Spatial reasoning material:
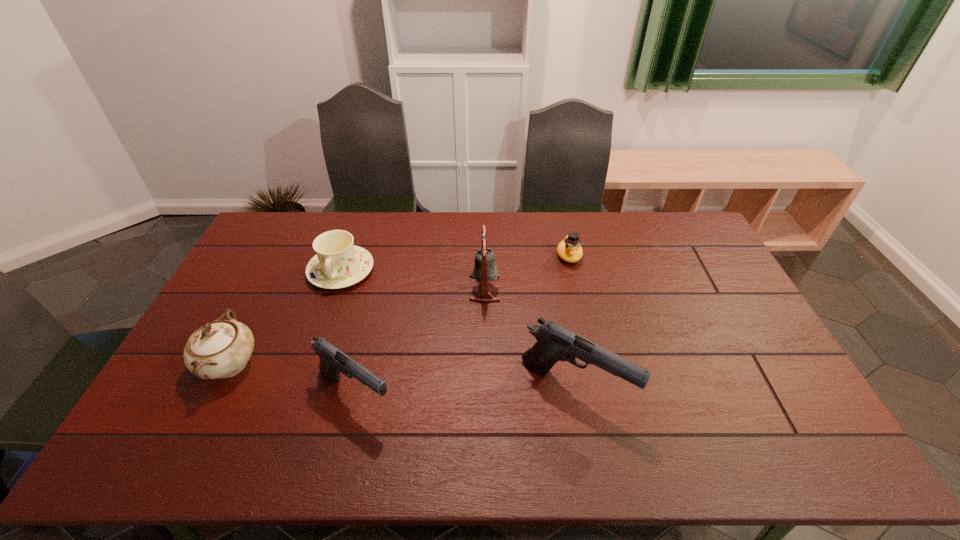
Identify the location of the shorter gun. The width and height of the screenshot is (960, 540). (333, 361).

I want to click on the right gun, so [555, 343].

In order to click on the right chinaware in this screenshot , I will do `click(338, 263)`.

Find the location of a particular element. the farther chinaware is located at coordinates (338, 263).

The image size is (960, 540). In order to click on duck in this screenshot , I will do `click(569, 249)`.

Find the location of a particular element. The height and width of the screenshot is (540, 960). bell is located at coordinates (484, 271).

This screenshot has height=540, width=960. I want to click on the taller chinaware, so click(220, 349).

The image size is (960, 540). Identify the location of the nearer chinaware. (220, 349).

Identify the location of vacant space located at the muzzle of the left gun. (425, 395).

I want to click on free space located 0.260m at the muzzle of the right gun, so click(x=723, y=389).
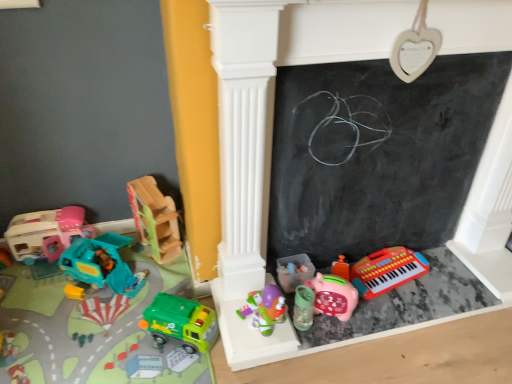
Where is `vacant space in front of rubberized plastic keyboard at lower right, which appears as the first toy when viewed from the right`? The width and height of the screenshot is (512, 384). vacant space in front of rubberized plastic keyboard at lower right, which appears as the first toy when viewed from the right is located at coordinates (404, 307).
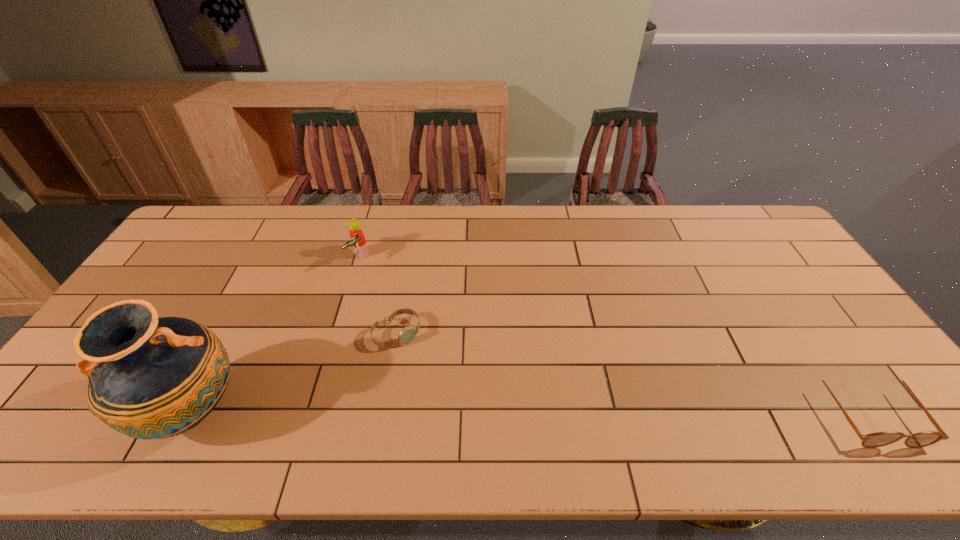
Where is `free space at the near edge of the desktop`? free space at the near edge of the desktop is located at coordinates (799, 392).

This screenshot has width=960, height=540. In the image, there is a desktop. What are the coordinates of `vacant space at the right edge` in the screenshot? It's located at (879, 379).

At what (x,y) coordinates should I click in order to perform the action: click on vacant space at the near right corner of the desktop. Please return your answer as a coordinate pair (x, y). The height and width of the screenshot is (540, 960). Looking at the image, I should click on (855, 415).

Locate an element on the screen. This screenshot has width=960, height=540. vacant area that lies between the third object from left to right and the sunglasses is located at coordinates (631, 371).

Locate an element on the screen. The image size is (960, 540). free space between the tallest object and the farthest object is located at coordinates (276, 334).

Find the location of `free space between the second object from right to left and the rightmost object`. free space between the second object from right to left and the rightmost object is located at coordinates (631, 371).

## WORK INSTRUCTIONS
Copy all of the material above word for word, and leave the pictures out of your answer.

## EXERCISE ANSWER
Identify the location of the shorter gun. The width and height of the screenshot is (960, 540). (333, 361).

I want to click on the right gun, so [555, 343].

In order to click on the right chinaware in this screenshot , I will do `click(338, 263)`.

Find the location of a particular element. the farther chinaware is located at coordinates (338, 263).

The image size is (960, 540). In order to click on duck in this screenshot , I will do `click(569, 249)`.

Find the location of a particular element. The height and width of the screenshot is (540, 960). bell is located at coordinates (484, 271).

This screenshot has height=540, width=960. I want to click on the taller chinaware, so click(220, 349).

The image size is (960, 540). Identify the location of the nearer chinaware. (220, 349).

Identify the location of vacant space located at the muzzle of the left gun. (425, 395).

I want to click on free space located 0.260m at the muzzle of the right gun, so click(x=723, y=389).
Where is `vacant space in front of rubberized plastic keyboard at lower right, which appears as the first toy when viewed from the right`? The width and height of the screenshot is (512, 384). vacant space in front of rubberized plastic keyboard at lower right, which appears as the first toy when viewed from the right is located at coordinates (404, 307).
Where is `free space at the near edge of the desktop`? free space at the near edge of the desktop is located at coordinates (799, 392).

This screenshot has width=960, height=540. In the image, there is a desktop. What are the coordinates of `vacant space at the right edge` in the screenshot? It's located at (879, 379).

At what (x,y) coordinates should I click in order to perform the action: click on vacant space at the near right corner of the desktop. Please return your answer as a coordinate pair (x, y). The height and width of the screenshot is (540, 960). Looking at the image, I should click on (855, 415).

Locate an element on the screen. This screenshot has width=960, height=540. vacant area that lies between the third object from left to right and the sunglasses is located at coordinates (631, 371).

Locate an element on the screen. The image size is (960, 540). free space between the tallest object and the farthest object is located at coordinates (276, 334).

Find the location of `free space between the second object from right to left and the rightmost object`. free space between the second object from right to left and the rightmost object is located at coordinates (631, 371).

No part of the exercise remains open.